(Colored object listings)

----------

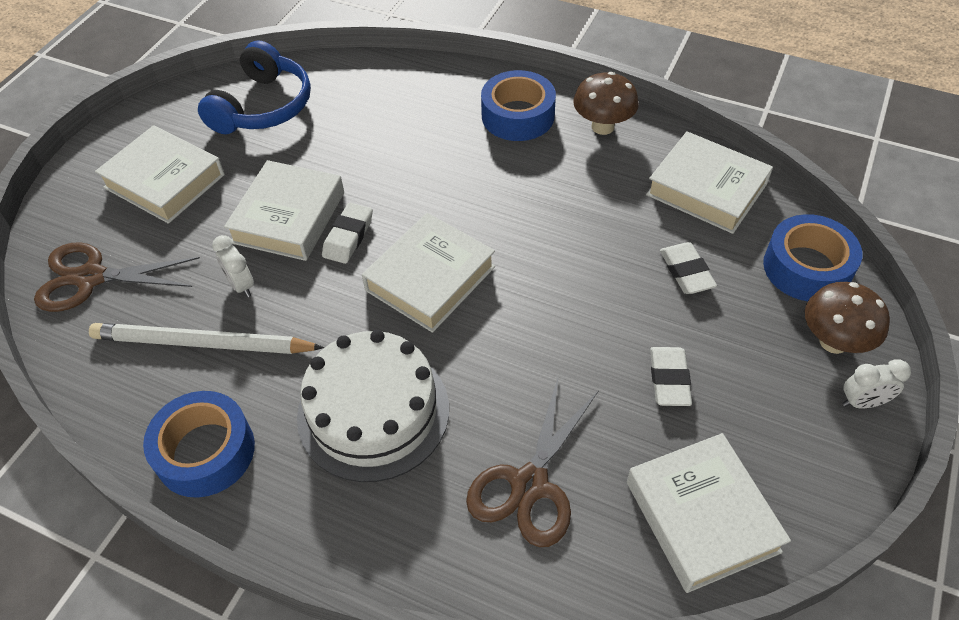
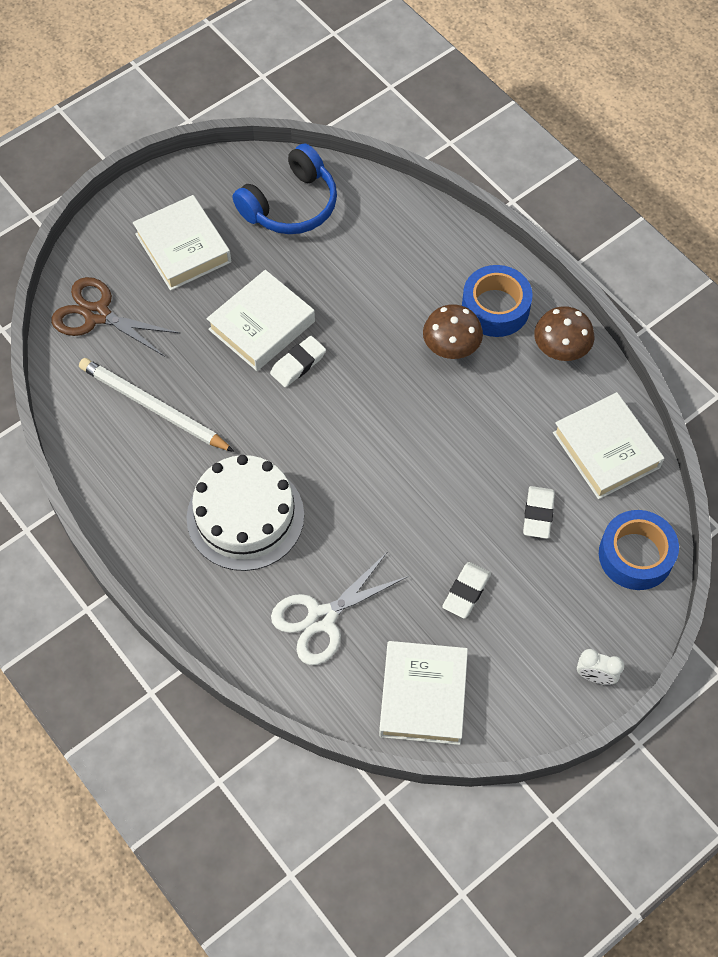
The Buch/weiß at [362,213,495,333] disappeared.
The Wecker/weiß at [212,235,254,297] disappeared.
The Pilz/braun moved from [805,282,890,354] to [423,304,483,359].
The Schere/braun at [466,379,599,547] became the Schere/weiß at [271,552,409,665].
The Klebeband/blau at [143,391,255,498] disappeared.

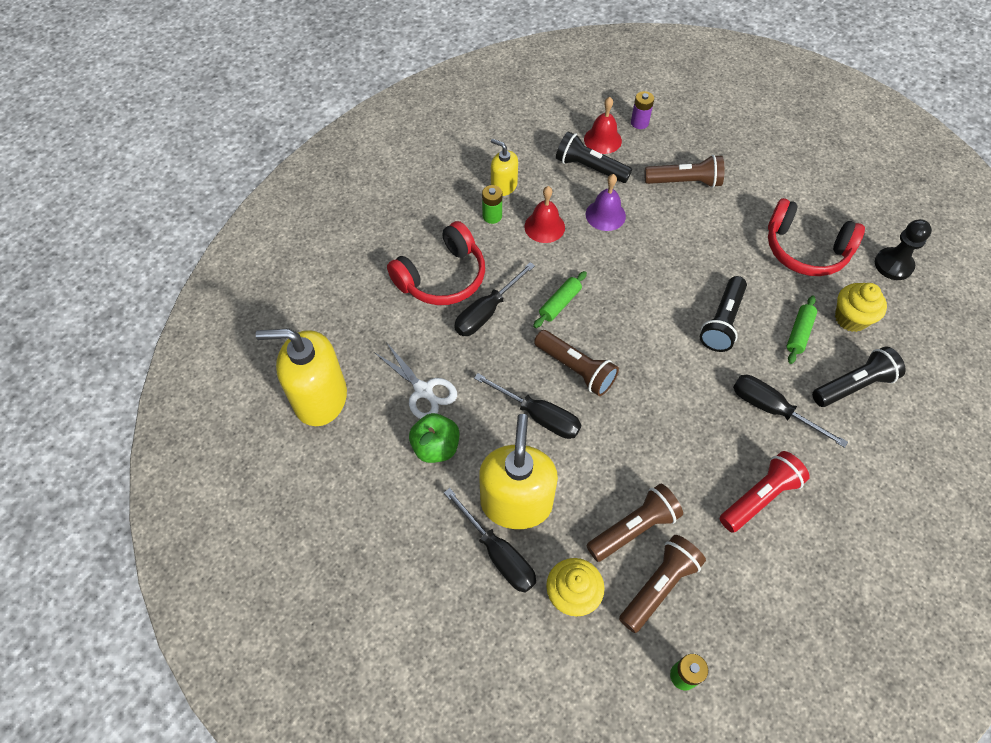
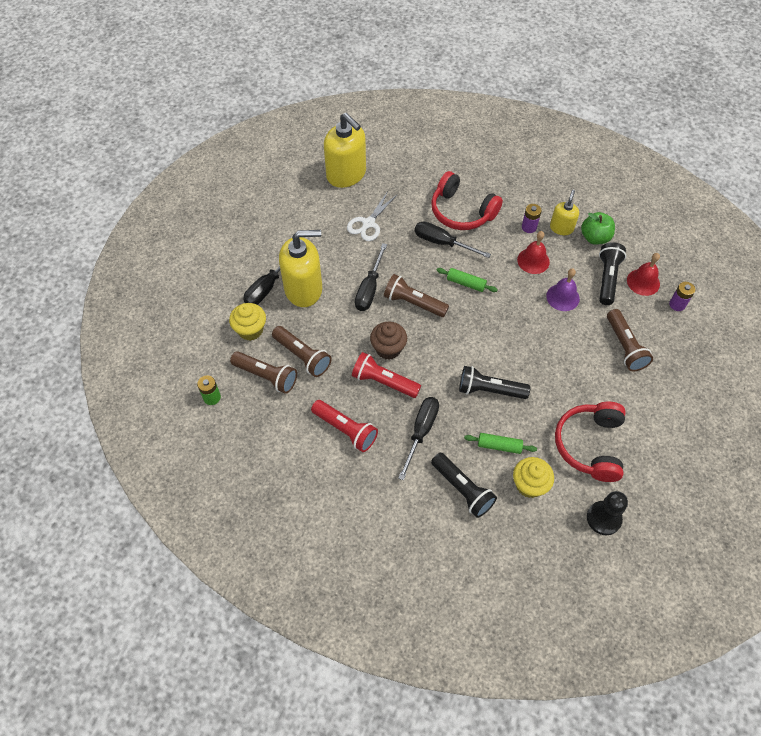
The Batterie/grün at [482,185,502,224] became the Batterie/lila at [522,204,542,233].
The Seifenspender/gelb at [256,328,347,426] turned 150 degrees clockwise.
The Taschenlampe/braun at [534,330,619,396] turned 90 degrees clockwise.
The Apfel/grün moved from [409,413,460,463] to [581,212,615,245].
The Muffin/braun at [370,322,407,360] appeared.
The Taschenlampe/rot at [352,352,421,398] appeared.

----------

WORK TO COMPLETE ▸
Only the pictures are to be excluded; all other parts of the records above are to be given exactly.

WRITTEN REPLY ▸
The Buch/weiß at [362,213,495,333] disappeared.
The Wecker/weiß at [212,235,254,297] disappeared.
The Pilz/braun moved from [805,282,890,354] to [423,304,483,359].
The Schere/braun at [466,379,599,547] became the Schere/weiß at [271,552,409,665].
The Klebeband/blau at [143,391,255,498] disappeared.

The Batterie/grün at [482,185,502,224] became the Batterie/lila at [522,204,542,233].
The Seifenspender/gelb at [256,328,347,426] turned 150 degrees clockwise.
The Taschenlampe/braun at [534,330,619,396] turned 90 degrees clockwise.
The Apfel/grün moved from [409,413,460,463] to [581,212,615,245].
The Muffin/braun at [370,322,407,360] appeared.
The Taschenlampe/rot at [352,352,421,398] appeared.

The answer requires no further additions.